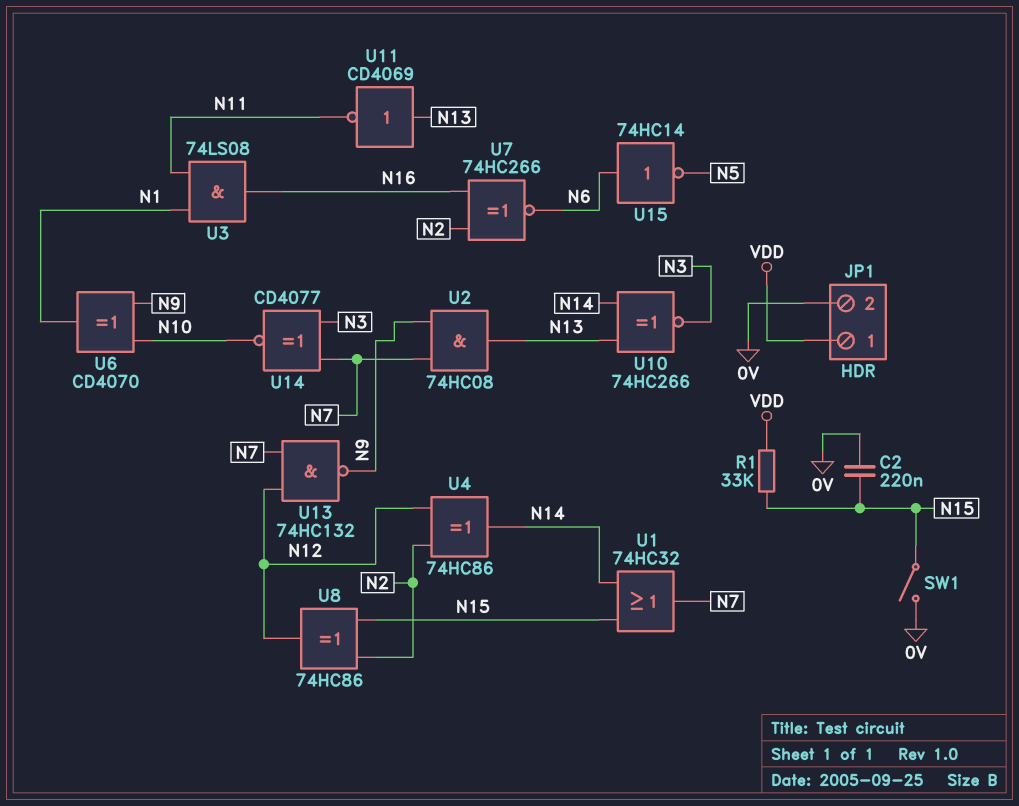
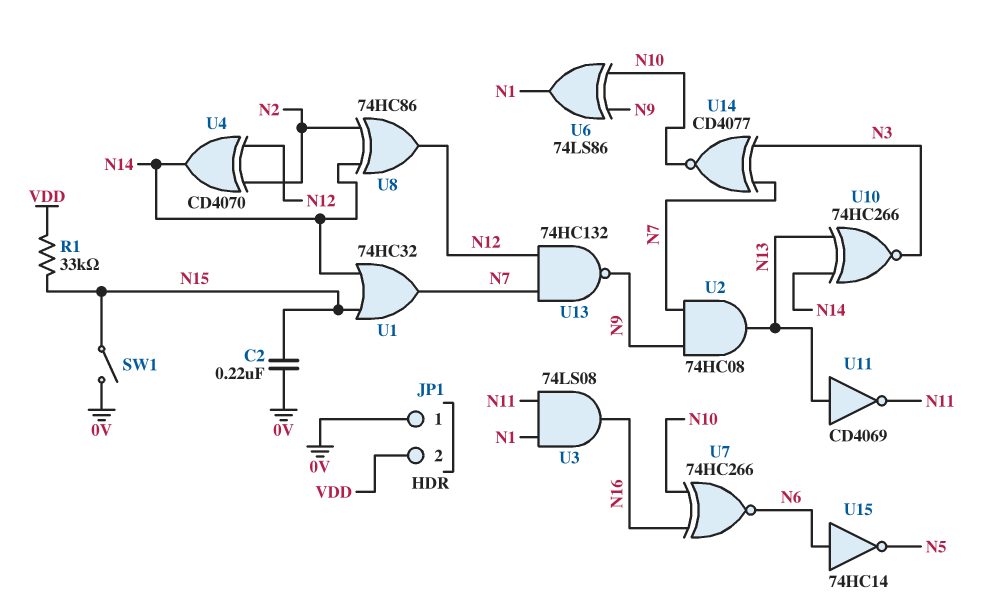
JP1 pin 1: VDD -> 0V
JP1 pin 2: 0V -> VDD
U4: XOR 74HC86 (in N2, in N12, out N14) -> XOR CD4070 (in N2, in N12, out N14)
U6: XOR CD4070 (in N9, in N10, out N1) -> XOR 74LS86 (in N9, in N10, out N1)
U7: XNOR 74HC266 (in N2, in N16, out N6) -> XNOR 74HC266 (in N10, in N16, out N6)
U8: XOR 74HC86 (in N2, in N15, out N12) -> XOR 74HC86 (in N2, in N14, out N12)

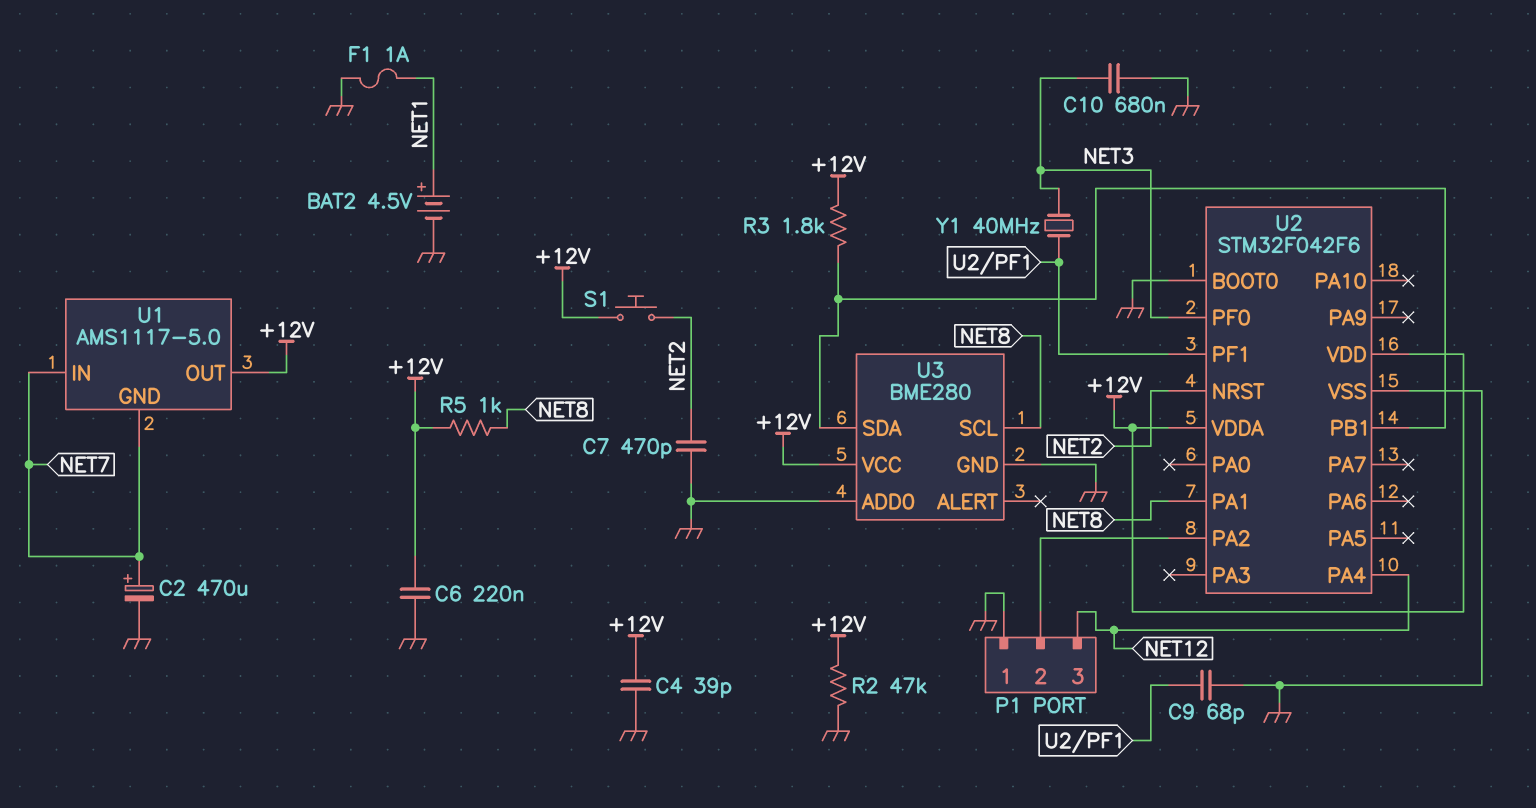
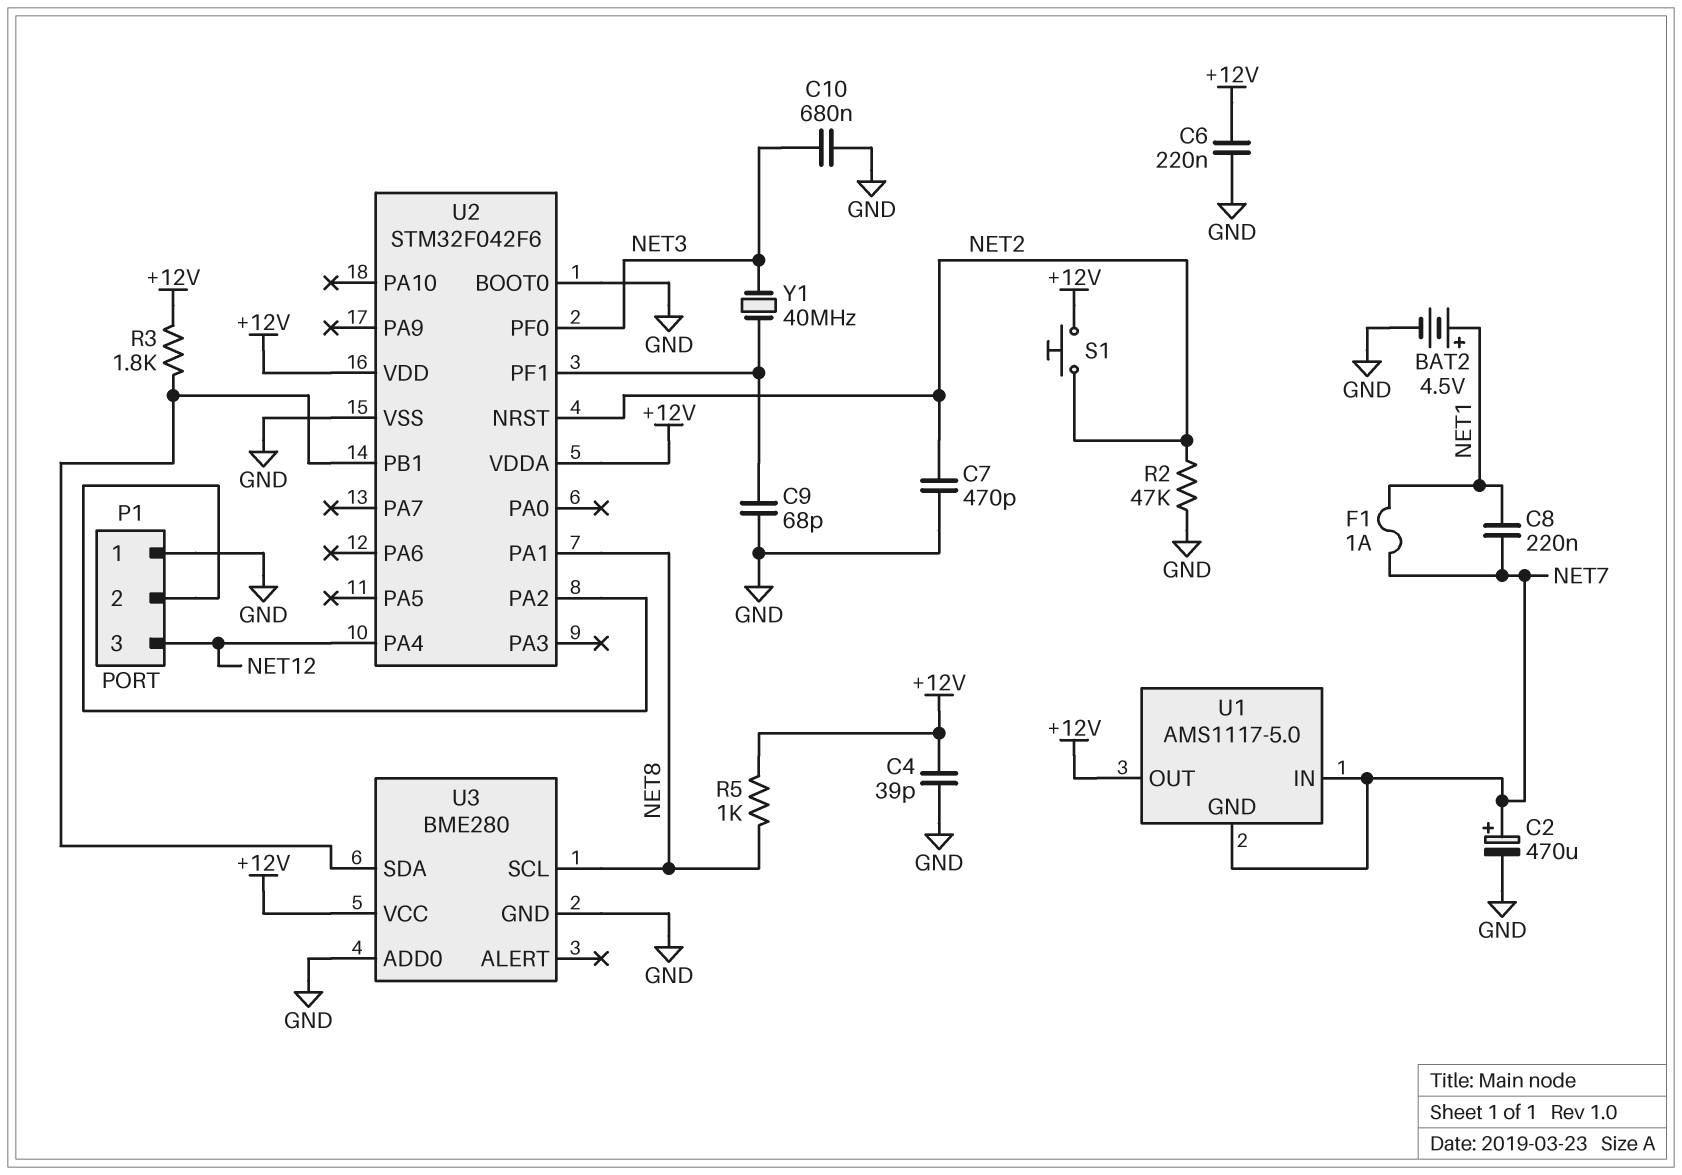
C8: none -> 220nF (NET1, NET7)
F1: 1A (GND, NET1) -> 1A (NET1, NET7)
R2: 47k (+12V, GND) -> 47k (GND, NET2)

.....

## TASK GOAL:
Copy out every entry above word for word; omit the images.

## OUTPUT FOR THIS TASK:
JP1 pin 1: VDD -> 0V
JP1 pin 2: 0V -> VDD
U4: XOR 74HC86 (in N2, in N12, out N14) -> XOR CD4070 (in N2, in N12, out N14)
U6: XOR CD4070 (in N9, in N10, out N1) -> XOR 74LS86 (in N9, in N10, out N1)
U7: XNOR 74HC266 (in N2, in N16, out N6) -> XNOR 74HC266 (in N10, in N16, out N6)
U8: XOR 74HC86 (in N2, in N15, out N12) -> XOR 74HC86 (in N2, in N14, out N12)

C8: none -> 220nF (NET1, NET7)
F1: 1A (GND, NET1) -> 1A (NET1, NET7)
R2: 47k (+12V, GND) -> 47k (GND, NET2)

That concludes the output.